[Edit tracking data]
____________
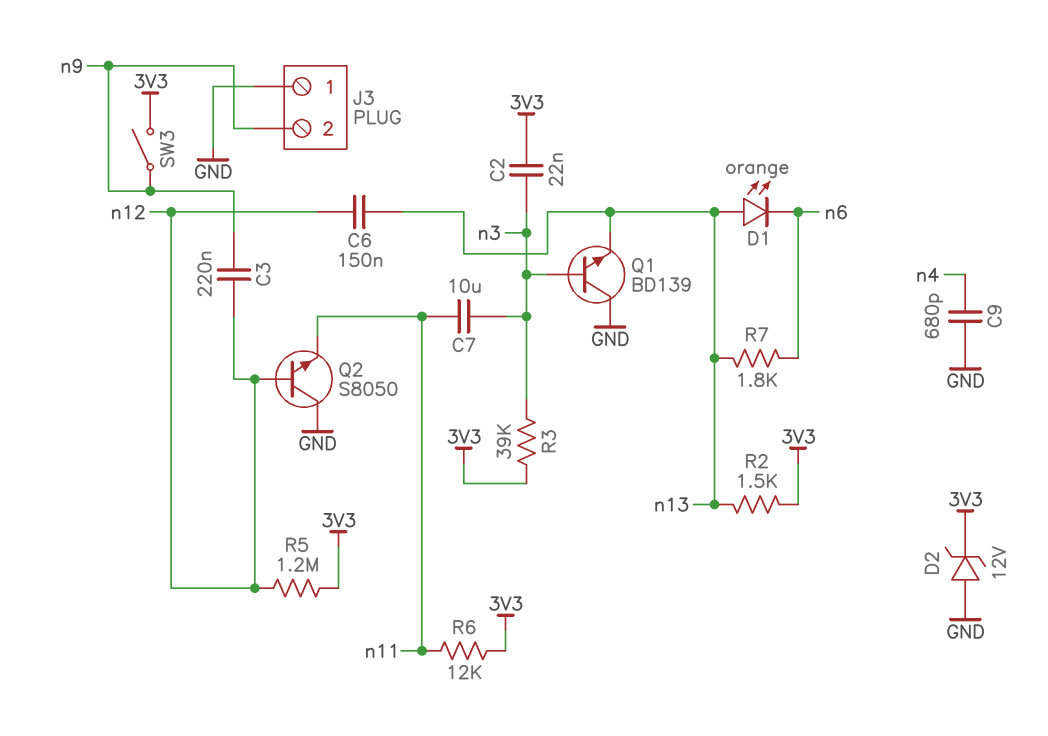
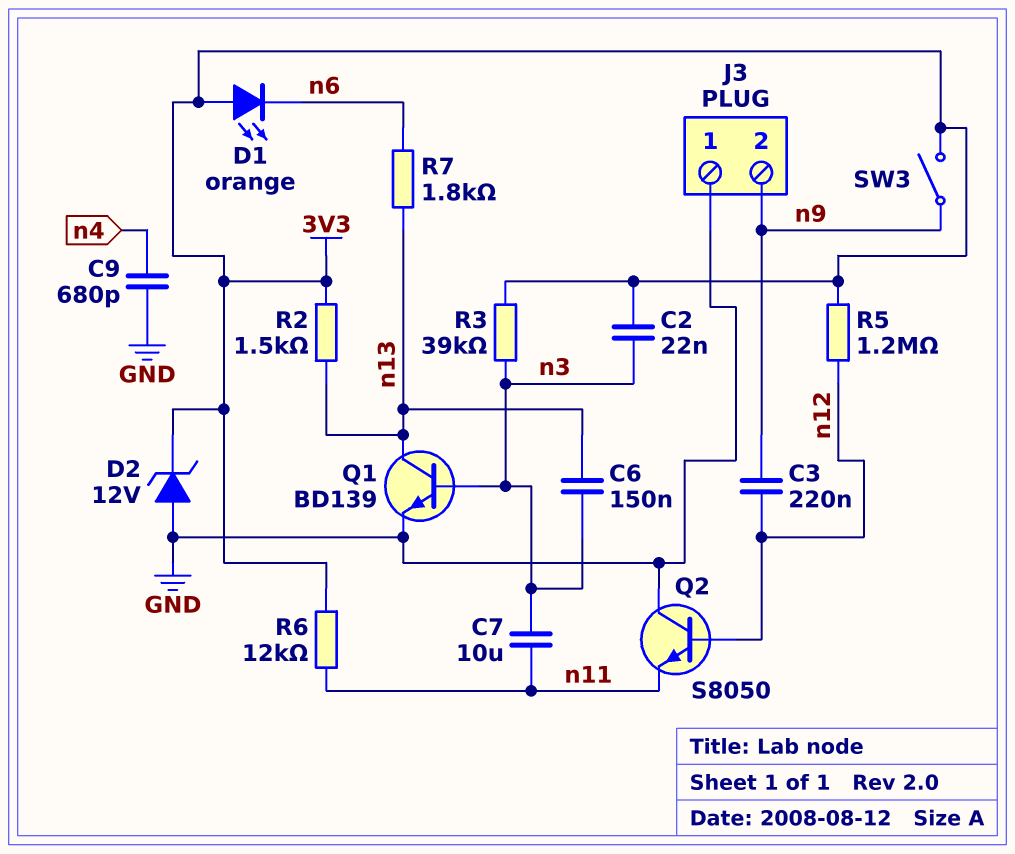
C6: 150nF (n12, n13) -> 150nF (n3, n13)
D1: LED orange (A n13, K n6) -> LED orange (A 3V3, K n6)
Q1: NPN BD139 (B n3, C GND, E n13) -> NPN BD139 (B n3, C n13, E GND)

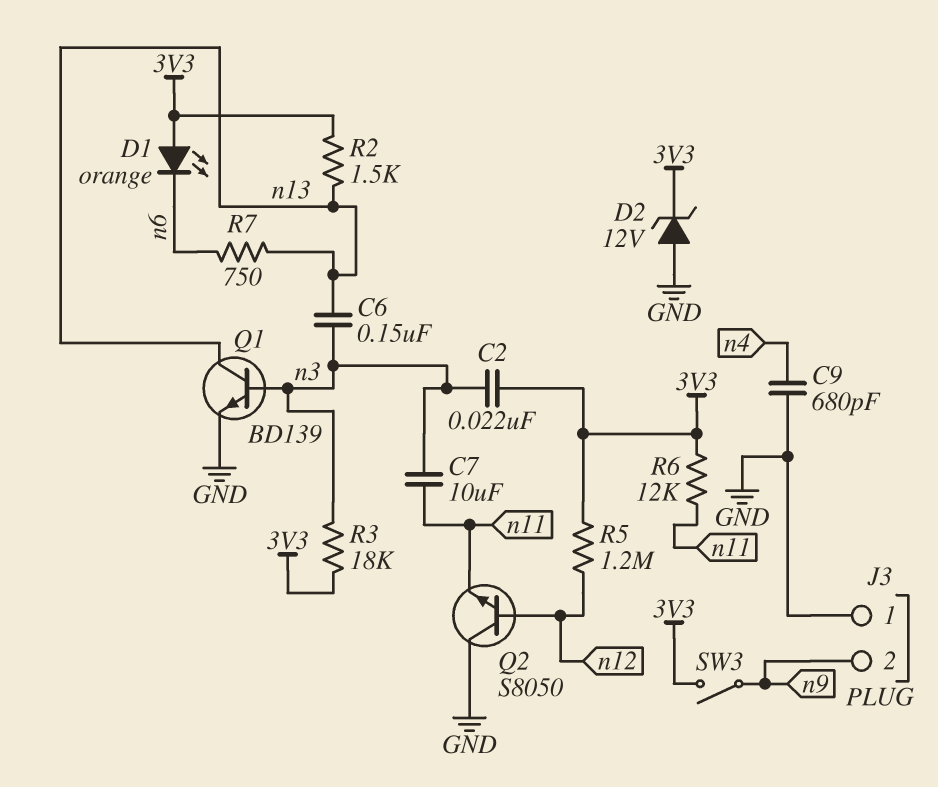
C3: 220nF (n9, n12) -> none
R3: 39k (3V3, n3) -> 18k (3V3, n3)
R7: 1.8k (n6, n13) -> 750 (n6, n13)

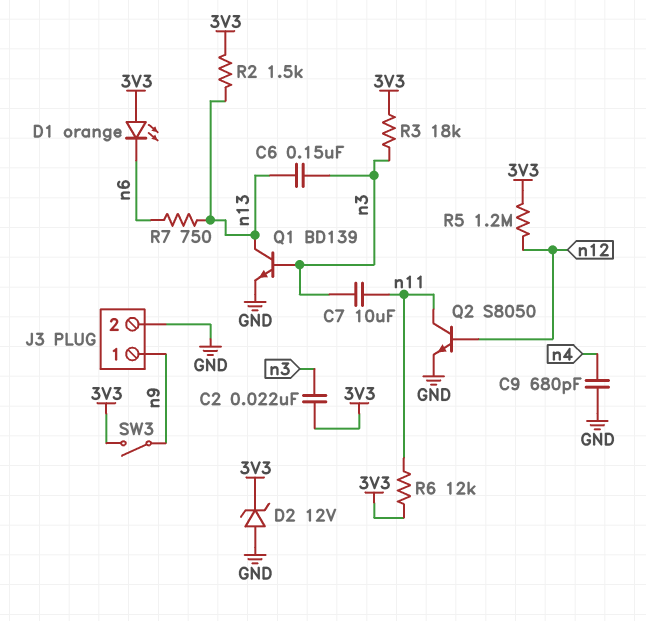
J3 pin 1: GND -> n9
J3 pin 2: n9 -> GND
Q2: NPN S8050 (B n12, C GND, E n11) -> NPN S8050 (B n12, C n11, E GND)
____________
**Your task**
The answer is the complete set of records, copied exactly, with pictures omitted.

**Exercise result**
C6: 150nF (n12, n13) -> 150nF (n3, n13)
D1: LED orange (A n13, K n6) -> LED orange (A 3V3, K n6)
Q1: NPN BD139 (B n3, C GND, E n13) -> NPN BD139 (B n3, C n13, E GND)

C3: 220nF (n9, n12) -> none
R3: 39k (3V3, n3) -> 18k (3V3, n3)
R7: 1.8k (n6, n13) -> 750 (n6, n13)

J3 pin 1: GND -> n9
J3 pin 2: n9 -> GND
Q2: NPN S8050 (B n12, C GND, E n11) -> NPN S8050 (B n12, C n11, E GND)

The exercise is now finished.